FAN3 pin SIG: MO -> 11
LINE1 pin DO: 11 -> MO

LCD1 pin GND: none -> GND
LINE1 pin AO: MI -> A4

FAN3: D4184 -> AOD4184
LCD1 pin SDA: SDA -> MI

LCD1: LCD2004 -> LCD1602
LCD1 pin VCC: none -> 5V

########

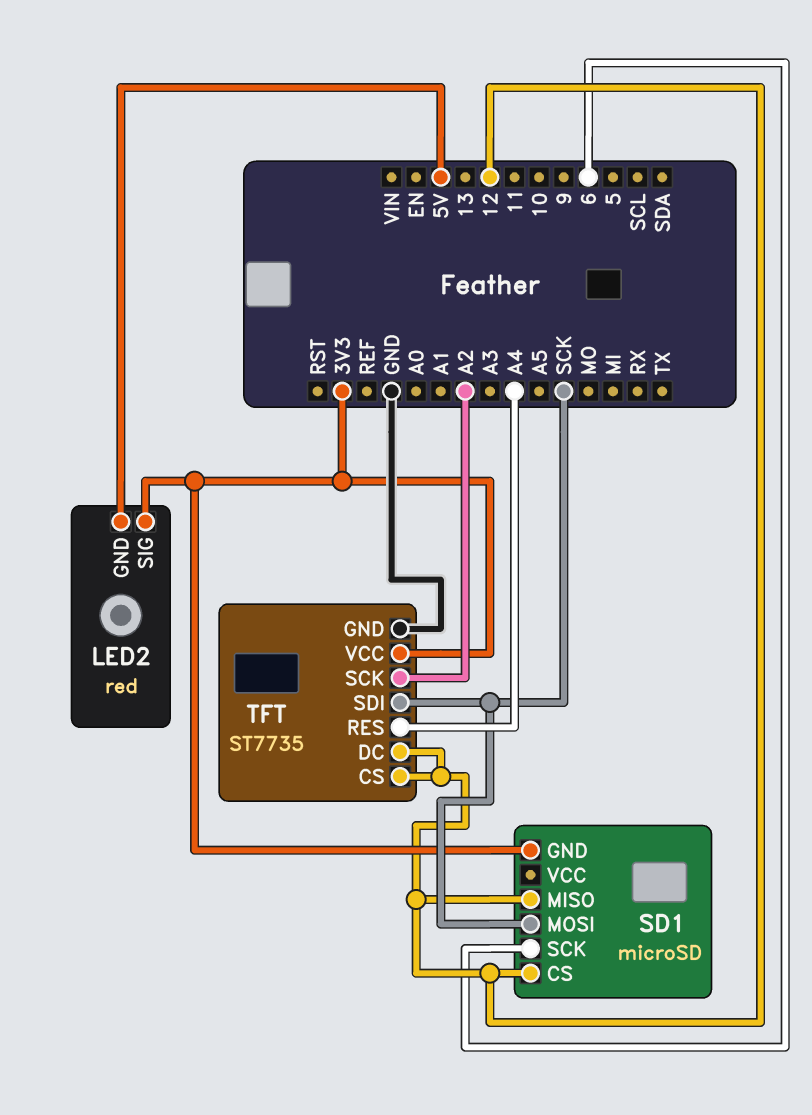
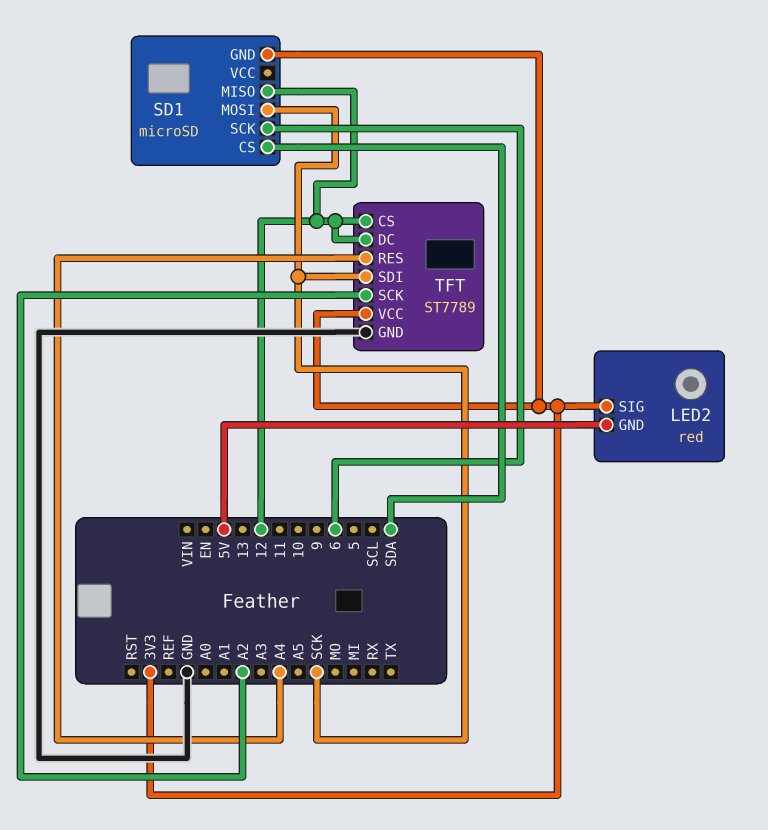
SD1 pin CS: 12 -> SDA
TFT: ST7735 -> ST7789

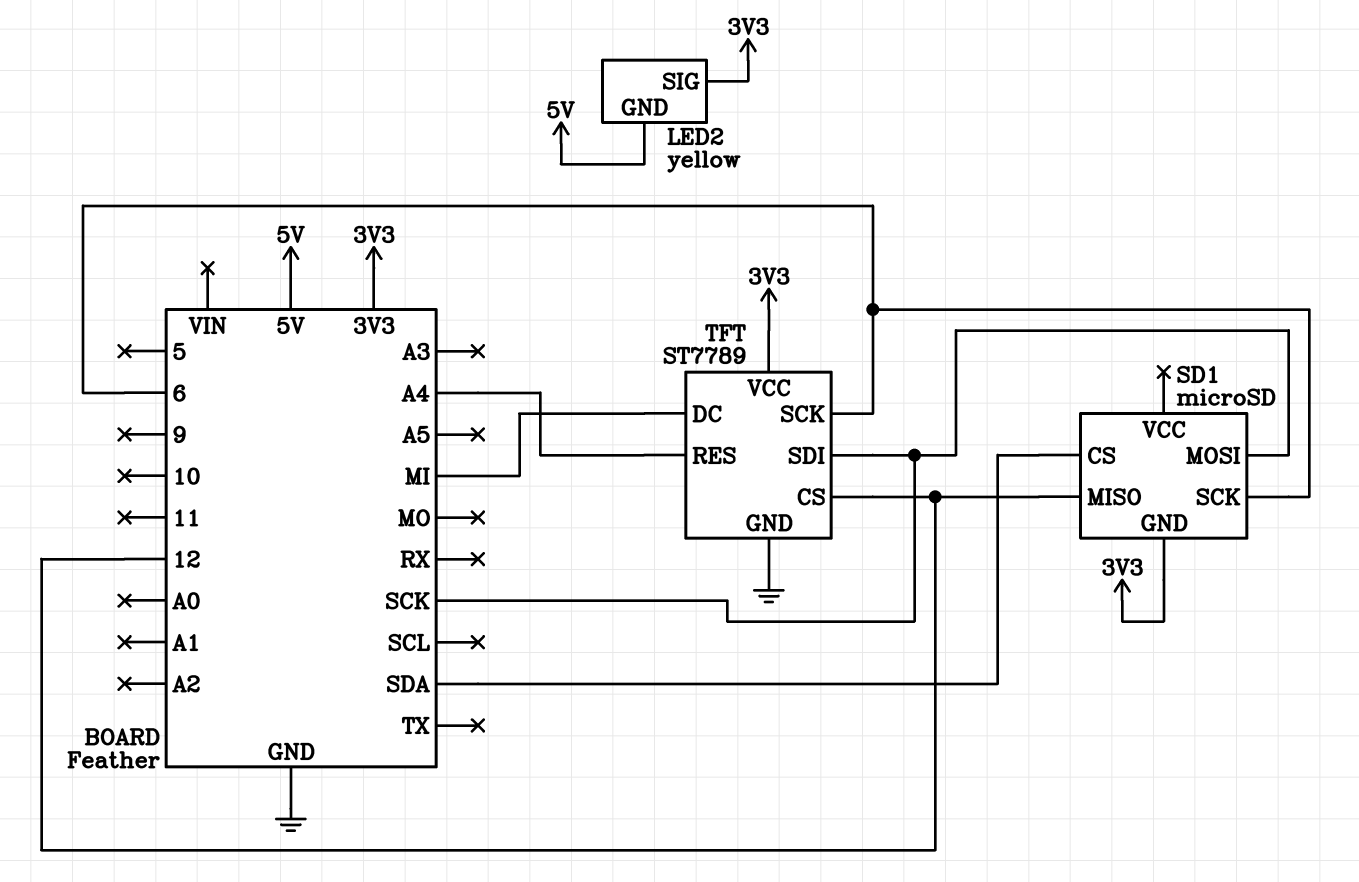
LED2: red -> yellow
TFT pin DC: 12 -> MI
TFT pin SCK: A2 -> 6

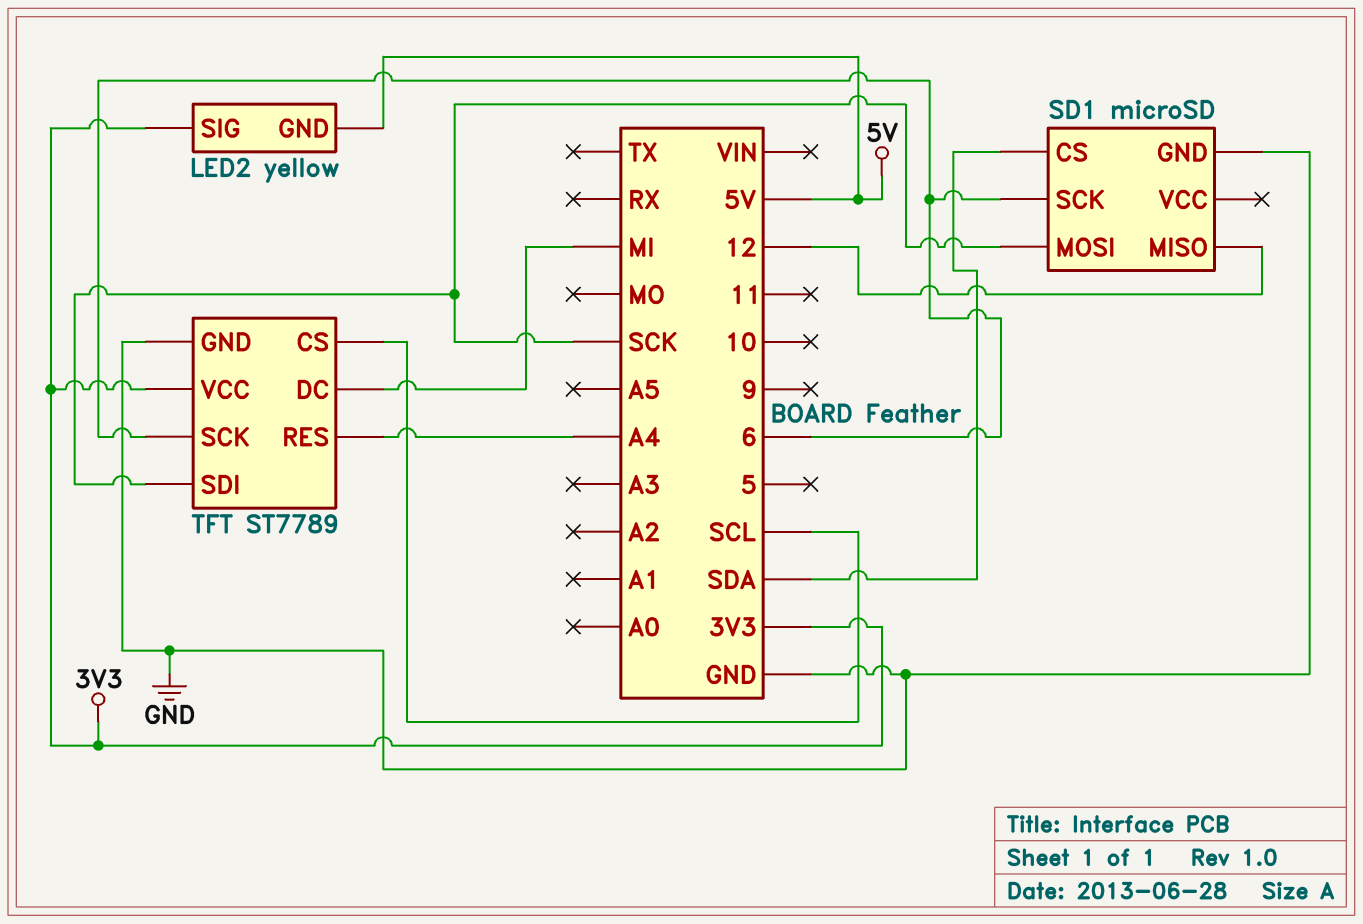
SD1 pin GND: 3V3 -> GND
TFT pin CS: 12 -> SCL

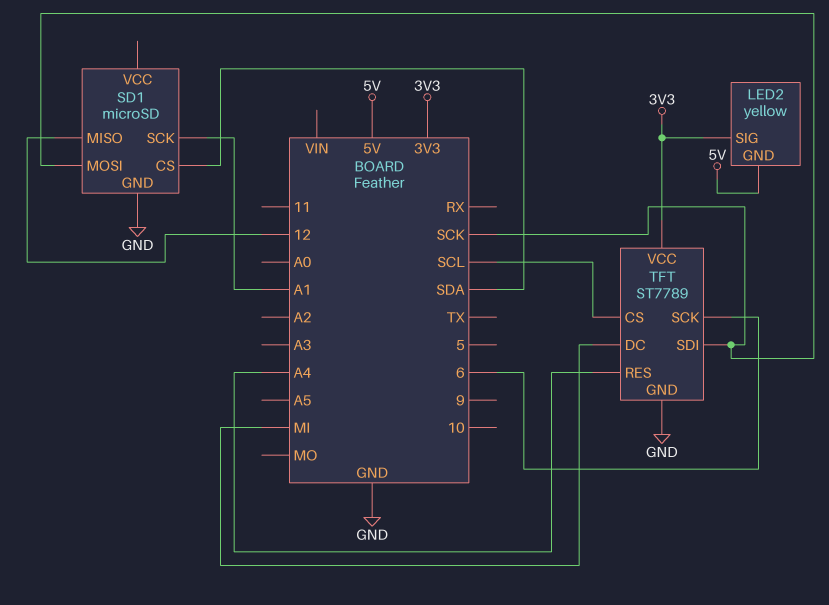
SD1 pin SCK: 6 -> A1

########

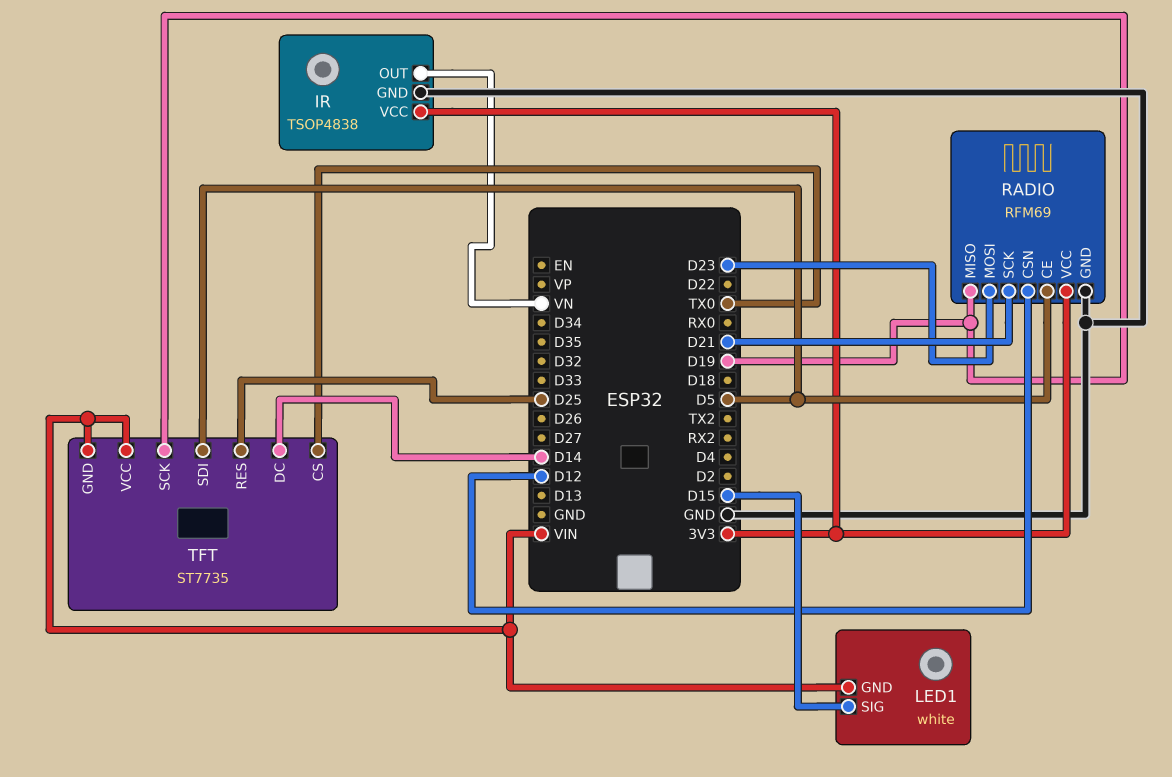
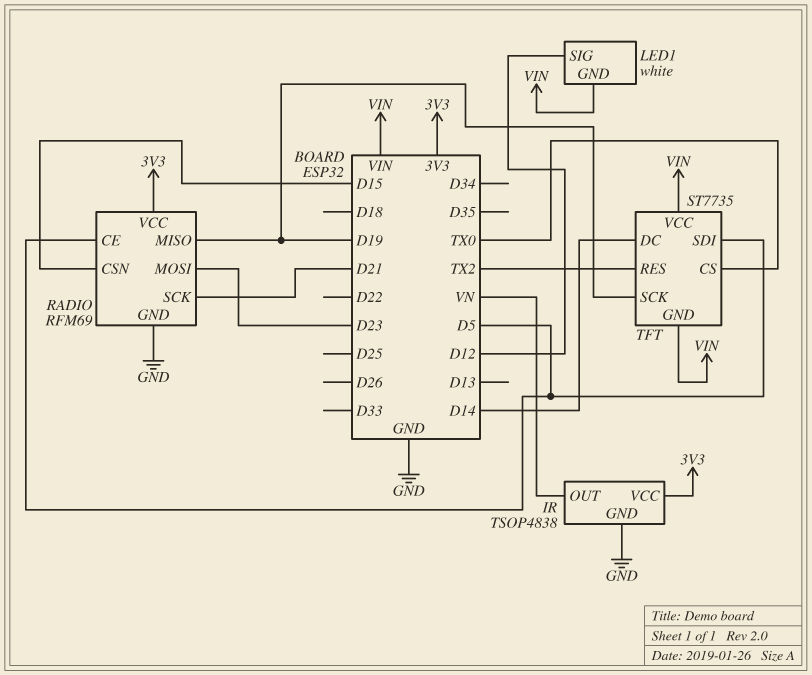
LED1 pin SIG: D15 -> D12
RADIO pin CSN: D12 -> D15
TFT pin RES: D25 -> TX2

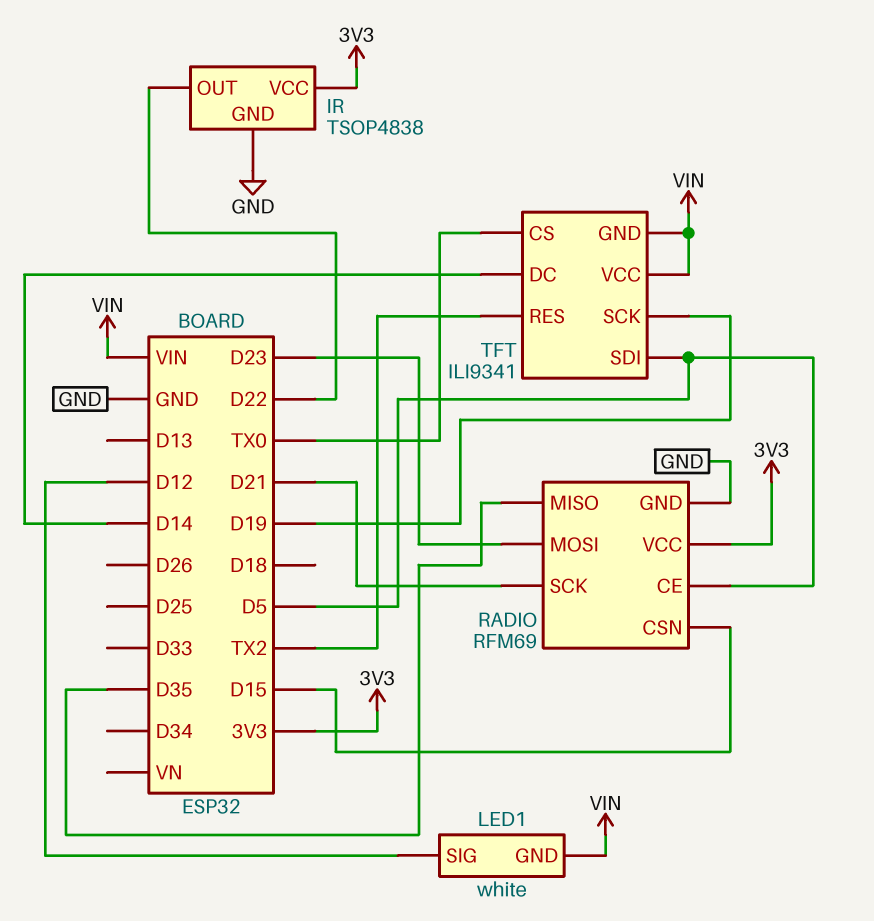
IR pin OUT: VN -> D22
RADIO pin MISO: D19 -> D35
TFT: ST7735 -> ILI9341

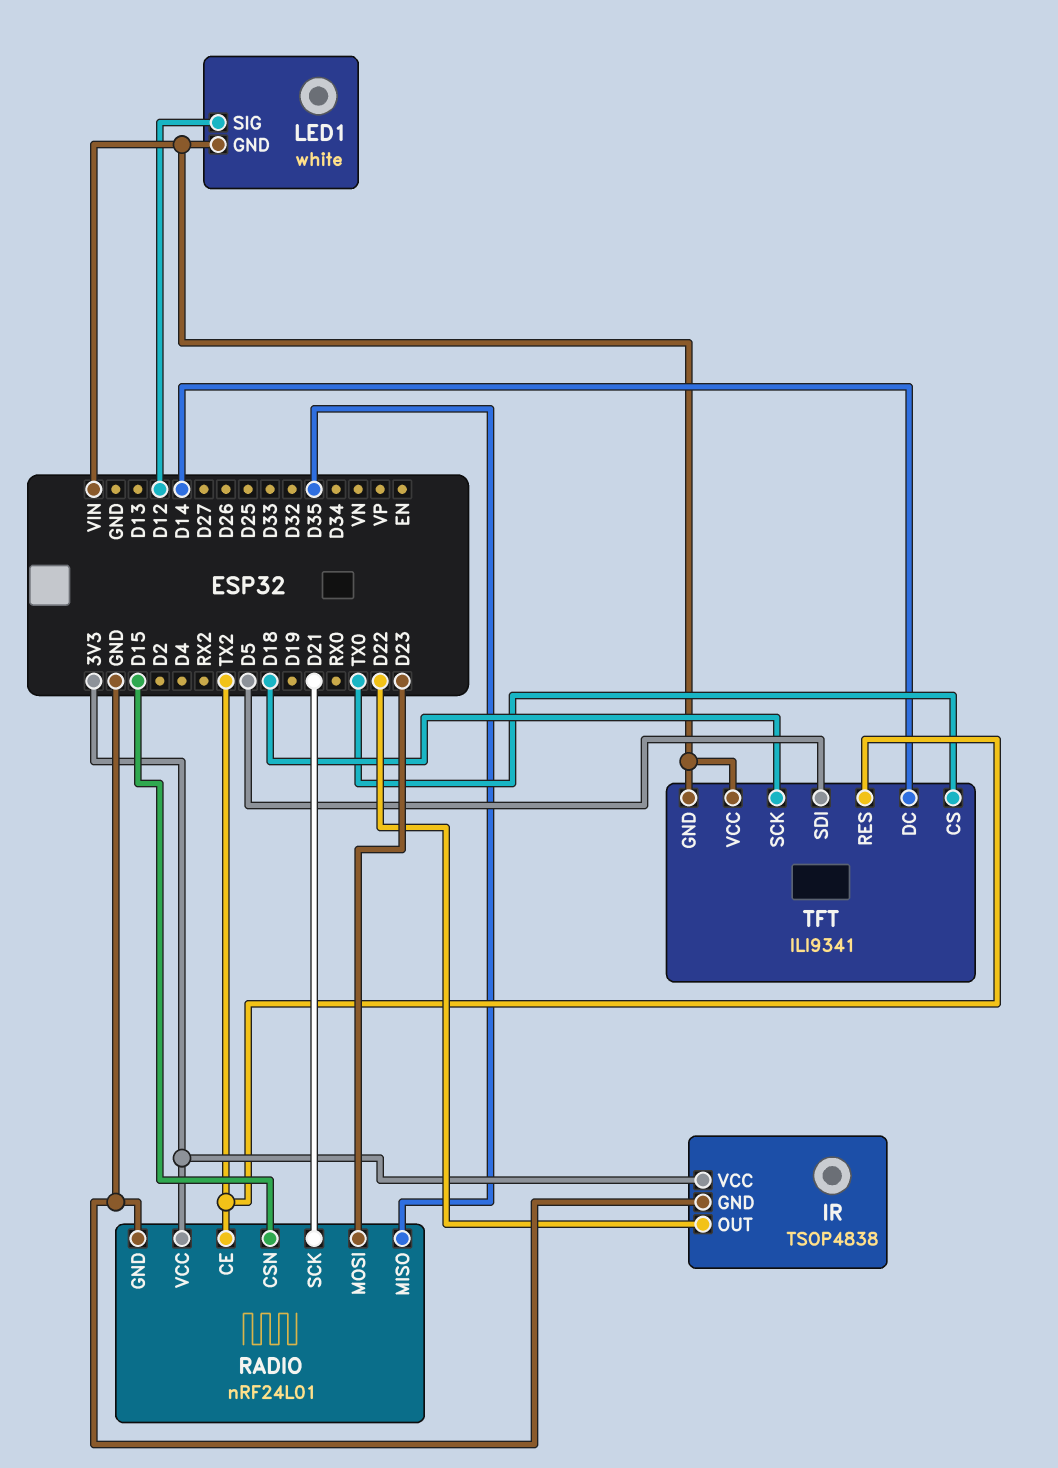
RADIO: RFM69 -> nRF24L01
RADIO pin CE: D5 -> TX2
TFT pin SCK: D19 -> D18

########

Assignment
Your answer should be the lines above from the one containing "LCD1 pin GND: none -> GND" through the one containing "LCD1 pin VCC: none -> 5V", copied exactly and with both ends kept.

Exercise answer
LCD1 pin GND: none -> GND
LINE1 pin AO: MI -> A4

FAN3: D4184 -> AOD4184
LCD1 pin SDA: SDA -> MI

LCD1: LCD2004 -> LCD1602
LCD1 pin VCC: none -> 5V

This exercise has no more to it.